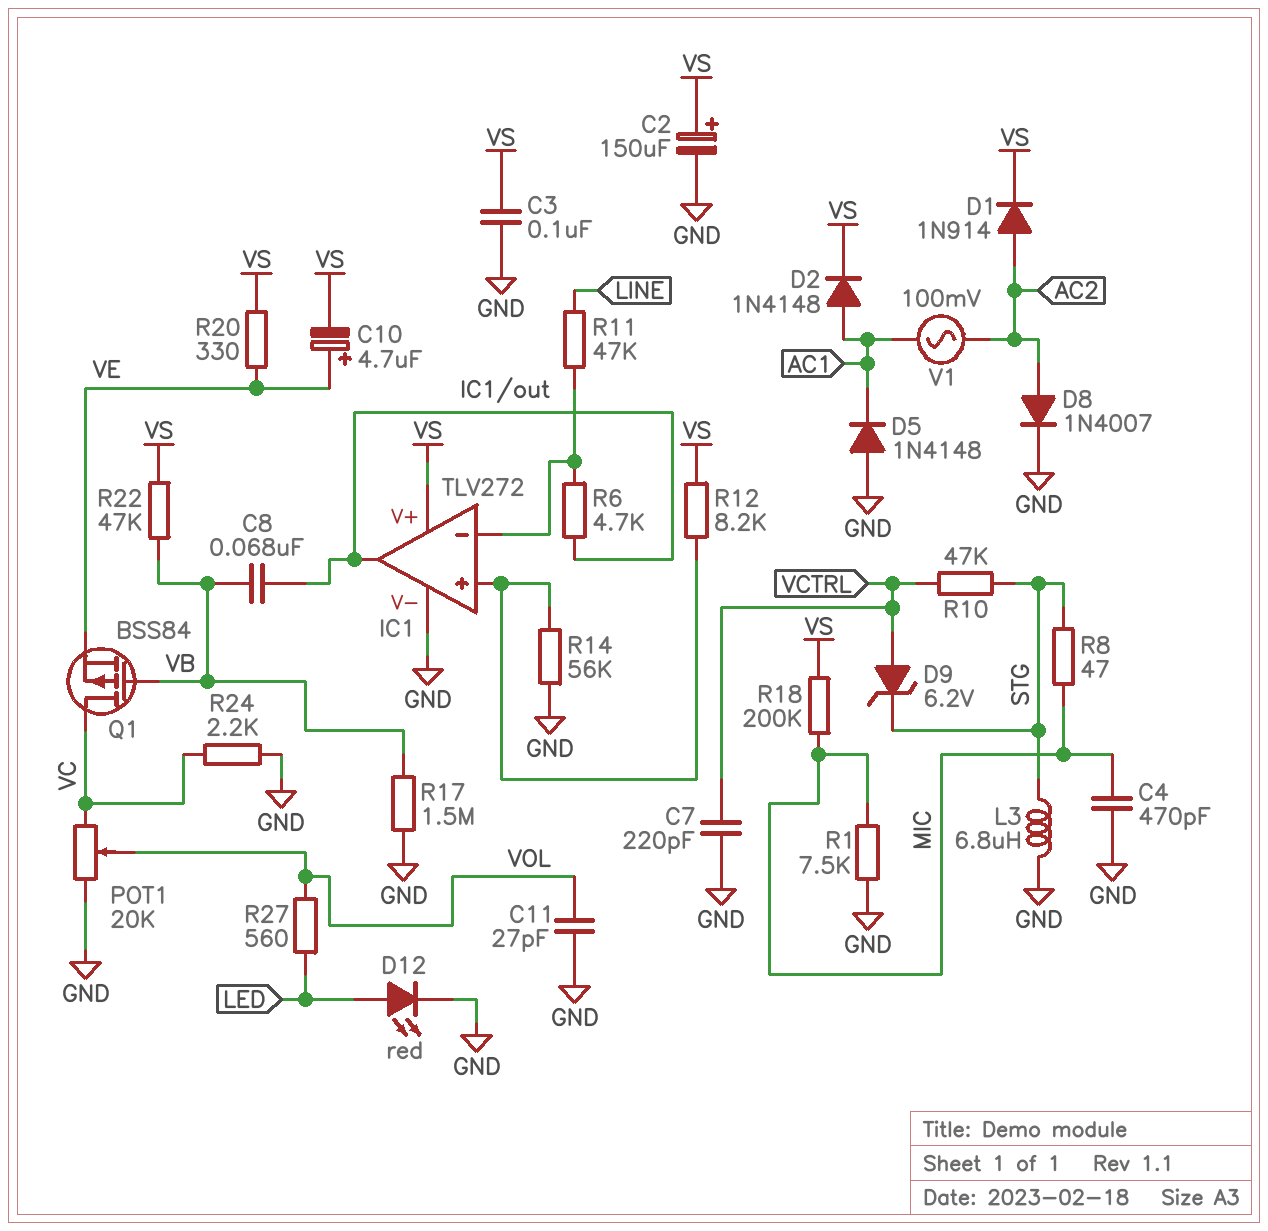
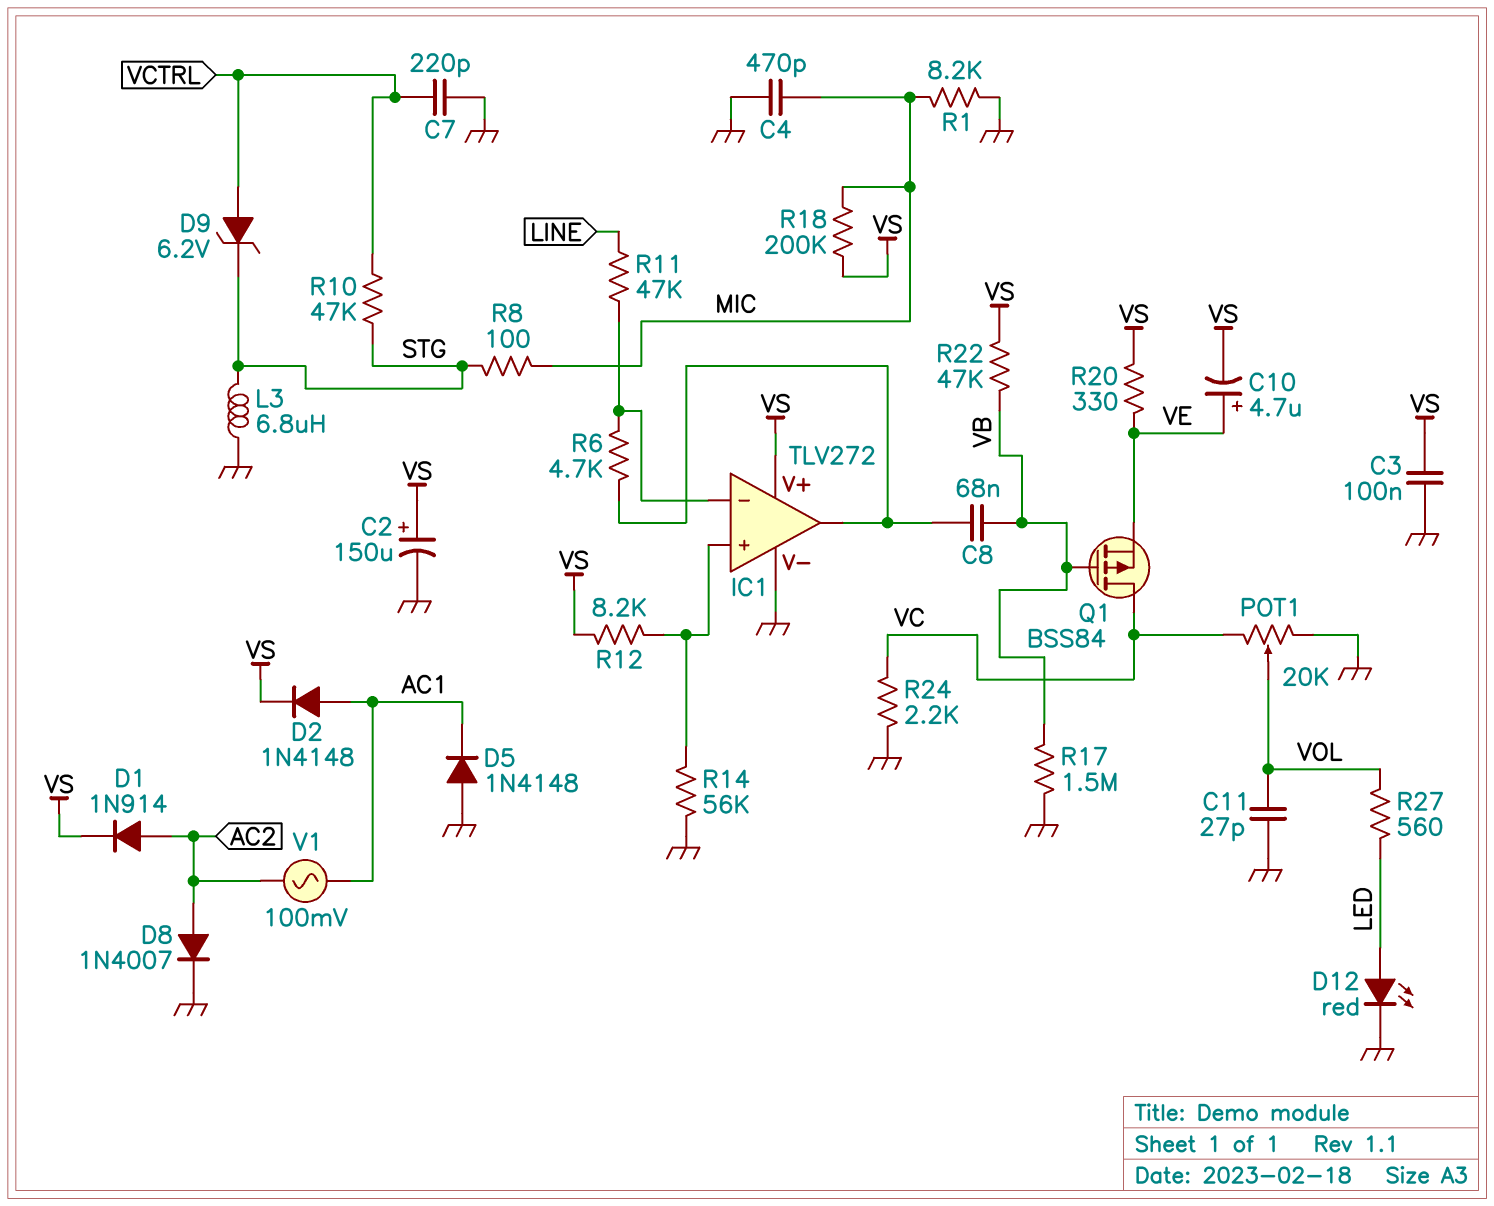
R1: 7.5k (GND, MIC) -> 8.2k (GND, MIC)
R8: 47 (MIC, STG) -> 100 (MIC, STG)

--

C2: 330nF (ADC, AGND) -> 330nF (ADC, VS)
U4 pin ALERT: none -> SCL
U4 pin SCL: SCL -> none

**YOUR INSTRUCTIONS**
Copy whichever lines in the listing above contain the word "none".

**RESULT FOR THIS TASK**
U4 pin ALERT: none -> SCL
U4 pin SCL: SCL -> none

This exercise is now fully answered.